* [What to work on]: Of all the lines below, output only those starting at the one with "blue tree [61,232,125,313]" and ending at the one with "red box [389,187,493,302]", both ends included, exactly as written.
***** Records to process *****
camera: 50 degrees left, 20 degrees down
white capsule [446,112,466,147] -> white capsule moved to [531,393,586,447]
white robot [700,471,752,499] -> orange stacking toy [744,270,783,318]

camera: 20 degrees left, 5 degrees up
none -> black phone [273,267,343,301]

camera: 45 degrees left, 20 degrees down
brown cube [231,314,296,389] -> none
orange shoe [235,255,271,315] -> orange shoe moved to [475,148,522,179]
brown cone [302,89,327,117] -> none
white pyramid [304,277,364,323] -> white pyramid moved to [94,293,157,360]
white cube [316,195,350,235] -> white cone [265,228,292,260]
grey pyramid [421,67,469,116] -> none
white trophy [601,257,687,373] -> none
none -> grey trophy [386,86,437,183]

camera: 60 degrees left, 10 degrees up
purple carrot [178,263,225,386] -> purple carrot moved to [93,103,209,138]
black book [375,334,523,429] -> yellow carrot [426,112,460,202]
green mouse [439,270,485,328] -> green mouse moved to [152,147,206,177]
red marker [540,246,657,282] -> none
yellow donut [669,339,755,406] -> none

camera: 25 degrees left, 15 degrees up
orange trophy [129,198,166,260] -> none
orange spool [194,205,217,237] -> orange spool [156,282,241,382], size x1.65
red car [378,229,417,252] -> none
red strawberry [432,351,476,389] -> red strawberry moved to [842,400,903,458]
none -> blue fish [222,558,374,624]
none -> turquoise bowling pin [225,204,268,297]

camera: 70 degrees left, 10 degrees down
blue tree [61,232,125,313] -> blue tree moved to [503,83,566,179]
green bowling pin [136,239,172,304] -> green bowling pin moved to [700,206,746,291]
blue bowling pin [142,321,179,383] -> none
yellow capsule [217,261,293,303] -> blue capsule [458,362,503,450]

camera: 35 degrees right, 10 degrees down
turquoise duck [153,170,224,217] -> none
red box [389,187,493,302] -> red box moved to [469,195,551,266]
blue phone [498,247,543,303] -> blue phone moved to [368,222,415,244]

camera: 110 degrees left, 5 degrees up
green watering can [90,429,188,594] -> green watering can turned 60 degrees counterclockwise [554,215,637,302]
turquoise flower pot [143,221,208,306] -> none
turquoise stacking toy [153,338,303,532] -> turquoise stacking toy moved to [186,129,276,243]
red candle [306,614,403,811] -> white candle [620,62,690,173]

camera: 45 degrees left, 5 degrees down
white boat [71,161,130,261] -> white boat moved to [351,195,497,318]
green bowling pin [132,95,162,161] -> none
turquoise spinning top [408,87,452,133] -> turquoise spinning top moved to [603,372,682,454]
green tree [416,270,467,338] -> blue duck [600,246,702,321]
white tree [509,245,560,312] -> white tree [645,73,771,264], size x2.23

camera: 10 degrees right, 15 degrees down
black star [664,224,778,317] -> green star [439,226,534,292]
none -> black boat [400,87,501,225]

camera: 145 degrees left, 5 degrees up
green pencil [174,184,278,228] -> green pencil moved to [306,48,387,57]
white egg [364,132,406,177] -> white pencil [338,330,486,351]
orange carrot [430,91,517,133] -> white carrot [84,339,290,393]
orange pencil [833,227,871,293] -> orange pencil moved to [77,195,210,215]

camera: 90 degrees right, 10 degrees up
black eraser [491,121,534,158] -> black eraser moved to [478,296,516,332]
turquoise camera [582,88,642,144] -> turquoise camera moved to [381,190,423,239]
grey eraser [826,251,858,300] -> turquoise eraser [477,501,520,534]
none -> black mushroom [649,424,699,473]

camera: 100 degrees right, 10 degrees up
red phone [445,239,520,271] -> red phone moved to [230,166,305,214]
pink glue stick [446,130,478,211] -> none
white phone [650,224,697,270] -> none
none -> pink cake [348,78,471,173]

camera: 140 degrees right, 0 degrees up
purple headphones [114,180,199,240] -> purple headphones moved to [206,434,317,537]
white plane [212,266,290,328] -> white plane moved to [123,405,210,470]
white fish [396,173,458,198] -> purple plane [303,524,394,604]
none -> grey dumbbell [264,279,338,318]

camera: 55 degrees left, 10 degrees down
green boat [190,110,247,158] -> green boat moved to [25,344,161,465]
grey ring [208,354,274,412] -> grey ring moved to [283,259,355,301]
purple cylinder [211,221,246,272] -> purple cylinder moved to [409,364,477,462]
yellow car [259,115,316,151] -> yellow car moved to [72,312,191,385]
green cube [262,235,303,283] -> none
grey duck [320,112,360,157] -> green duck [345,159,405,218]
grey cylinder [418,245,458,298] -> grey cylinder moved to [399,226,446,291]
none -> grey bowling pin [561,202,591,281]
*****
* [Solved exercise]:
blue tree [61,232,125,313] -> blue tree moved to [503,83,566,179]
green bowling pin [136,239,172,304] -> green bowling pin moved to [700,206,746,291]
blue bowling pin [142,321,179,383] -> none
yellow capsule [217,261,293,303] -> blue capsule [458,362,503,450]

camera: 35 degrees right, 10 degrees down
turquoise duck [153,170,224,217] -> none
red box [389,187,493,302] -> red box moved to [469,195,551,266]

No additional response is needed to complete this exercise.